[Edit difference data]

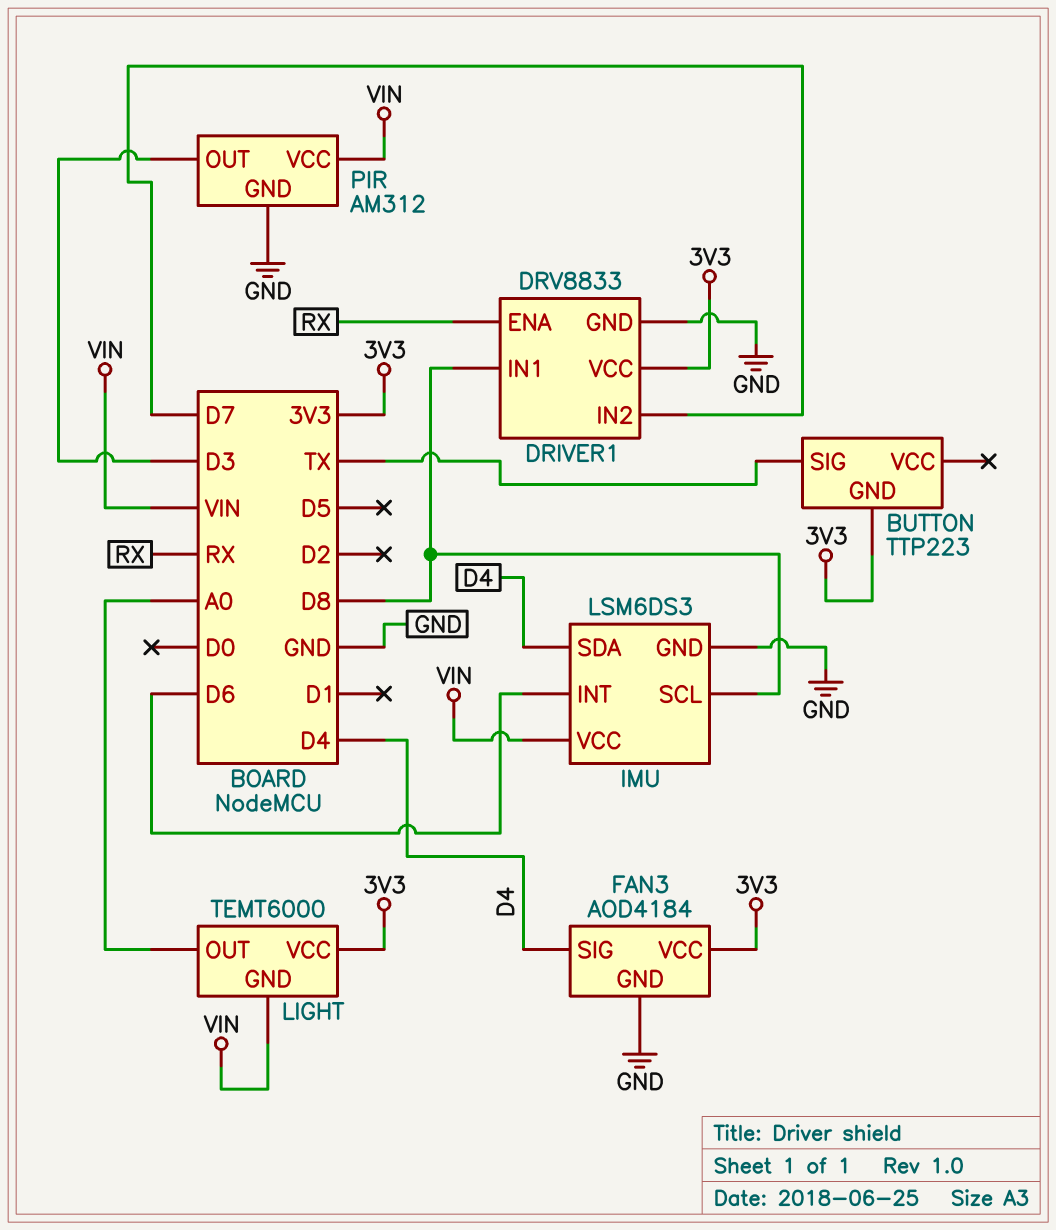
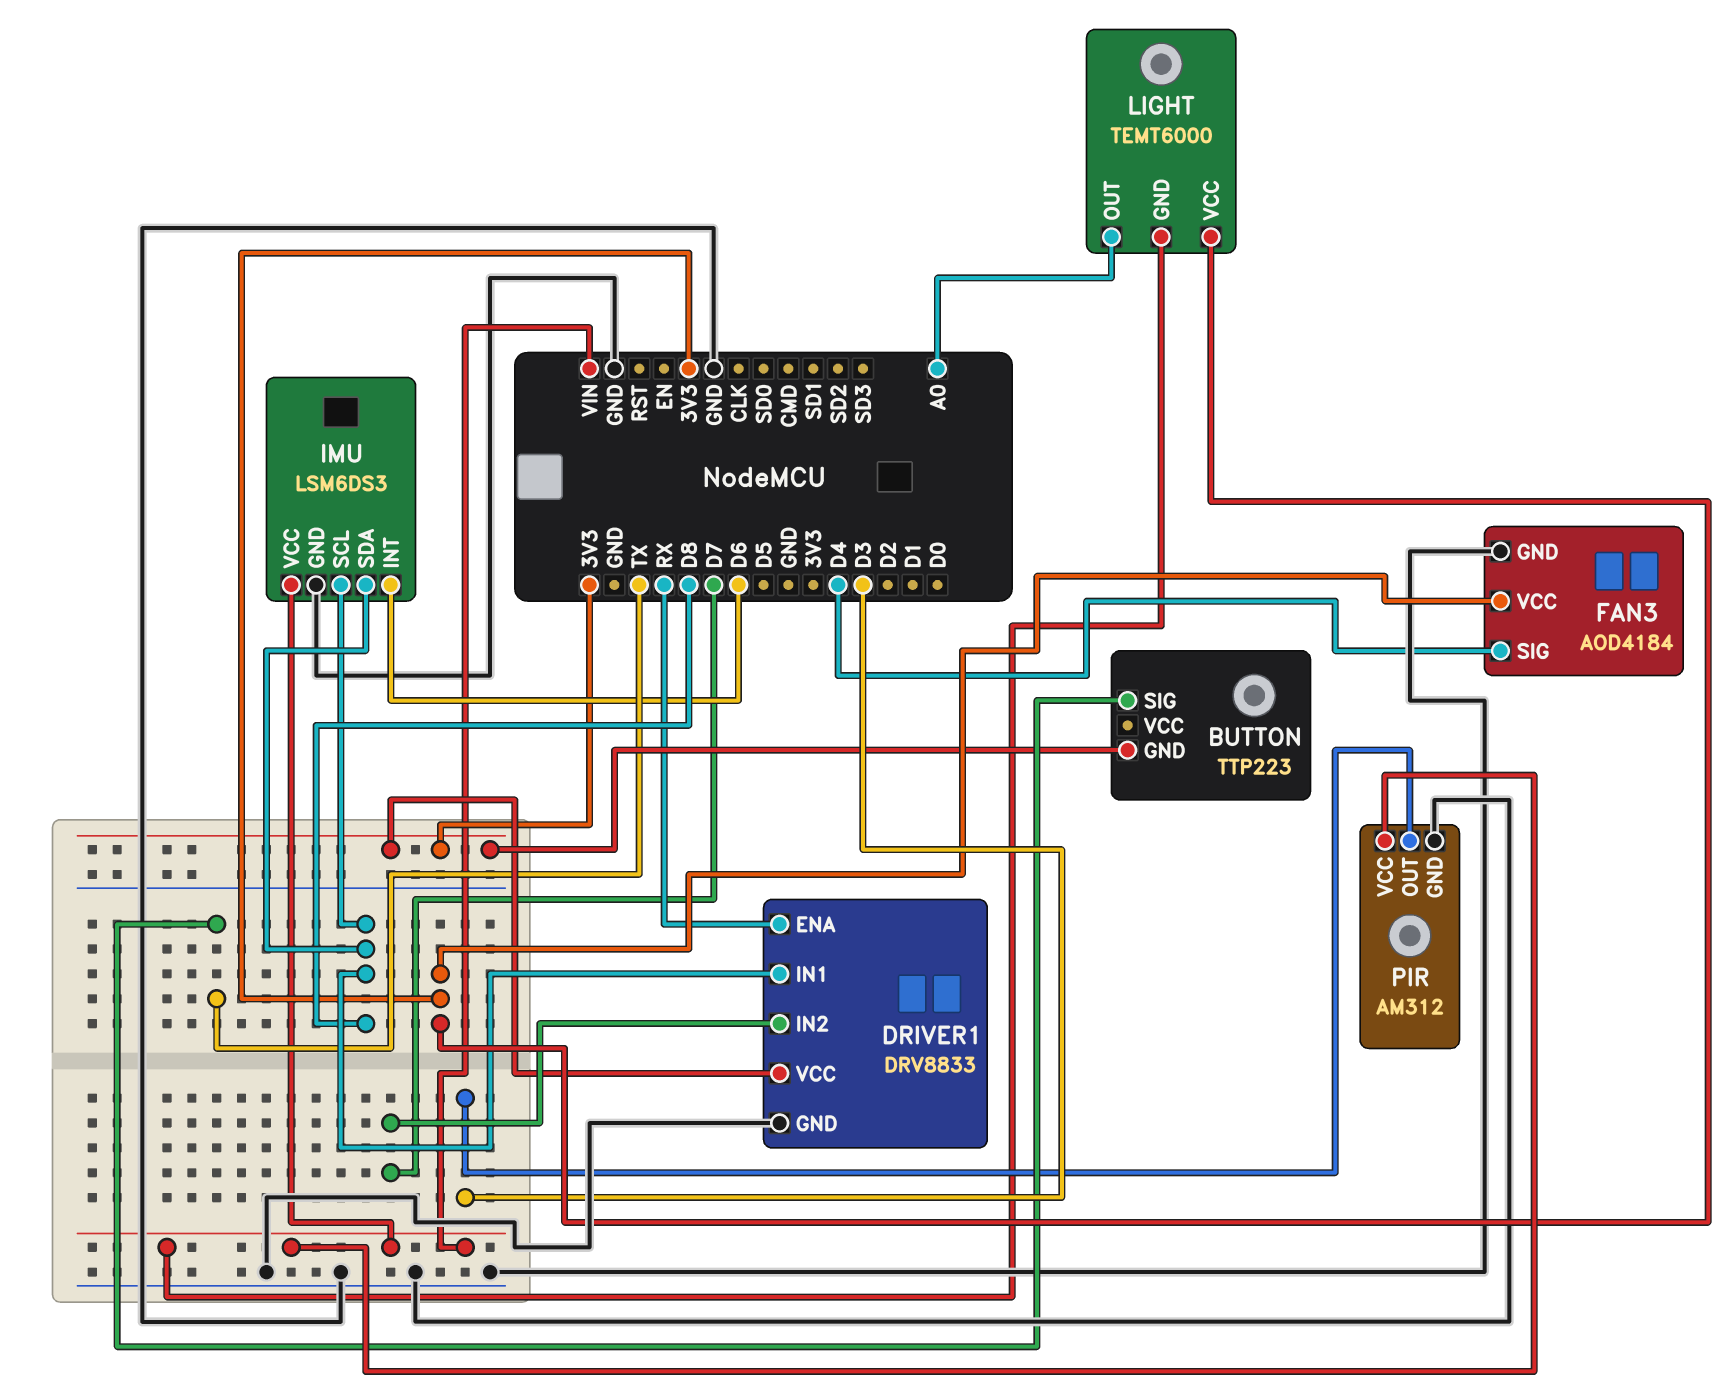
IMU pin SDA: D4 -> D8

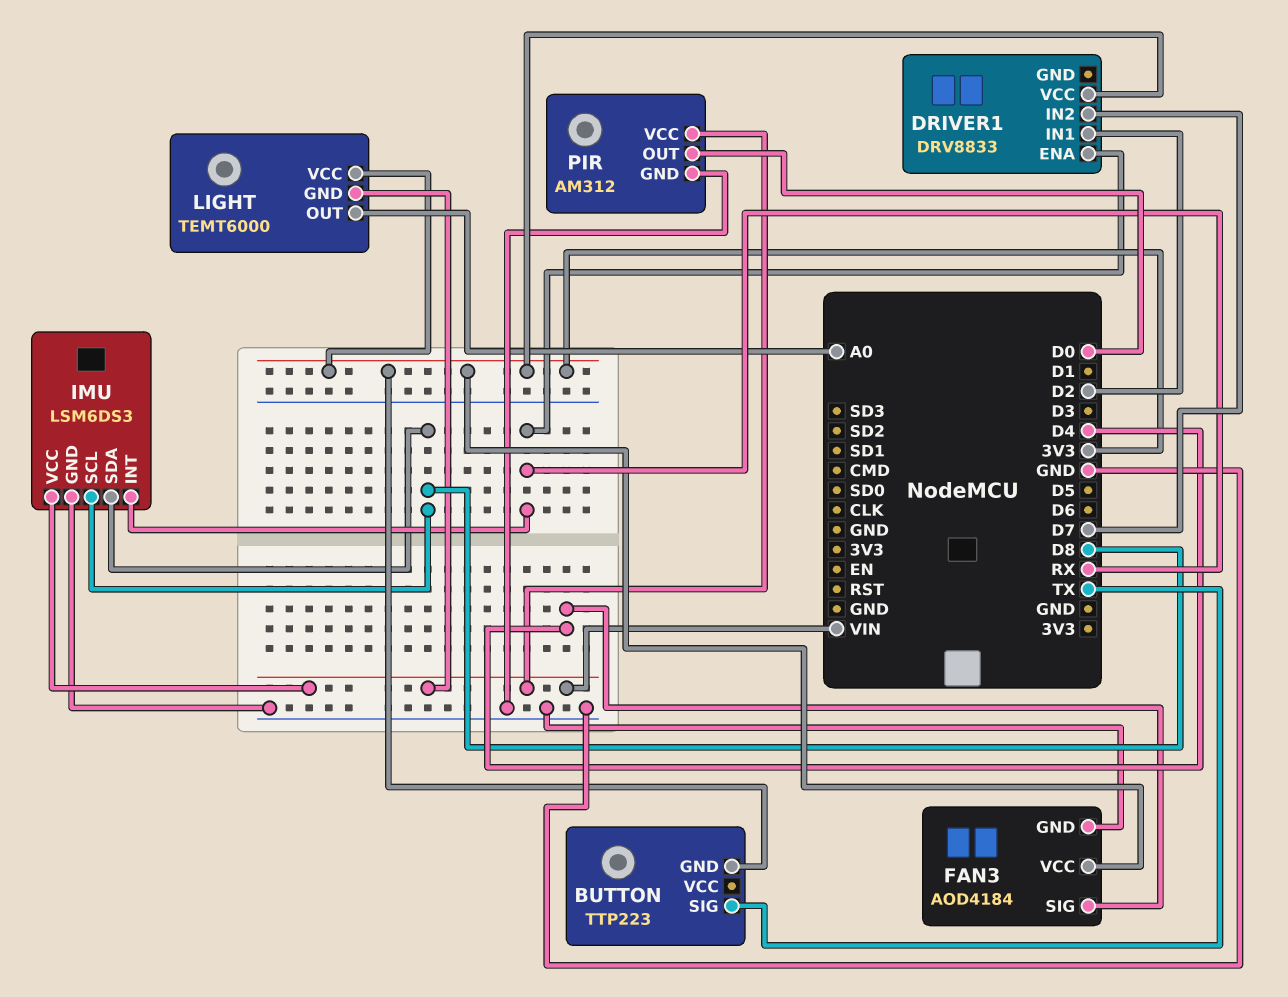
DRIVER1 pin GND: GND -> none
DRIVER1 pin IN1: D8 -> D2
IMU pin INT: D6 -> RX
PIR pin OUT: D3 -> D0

* * *

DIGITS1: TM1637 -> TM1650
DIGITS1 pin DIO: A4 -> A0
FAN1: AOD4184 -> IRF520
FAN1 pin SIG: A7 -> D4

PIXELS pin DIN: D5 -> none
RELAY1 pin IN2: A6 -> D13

WHAT THIS TASK INVOLVES.
Above are the records; copy exactly the lines from the line with "DRIVER1 pin IN1: D8 -> D2" through the line with "PIR pin OUT: D3 -> D0", both included.

RESPONSE TO THIS TASK.
DRIVER1 pin IN1: D8 -> D2
IMU pin INT: D6 -> RX
PIR pin OUT: D3 -> D0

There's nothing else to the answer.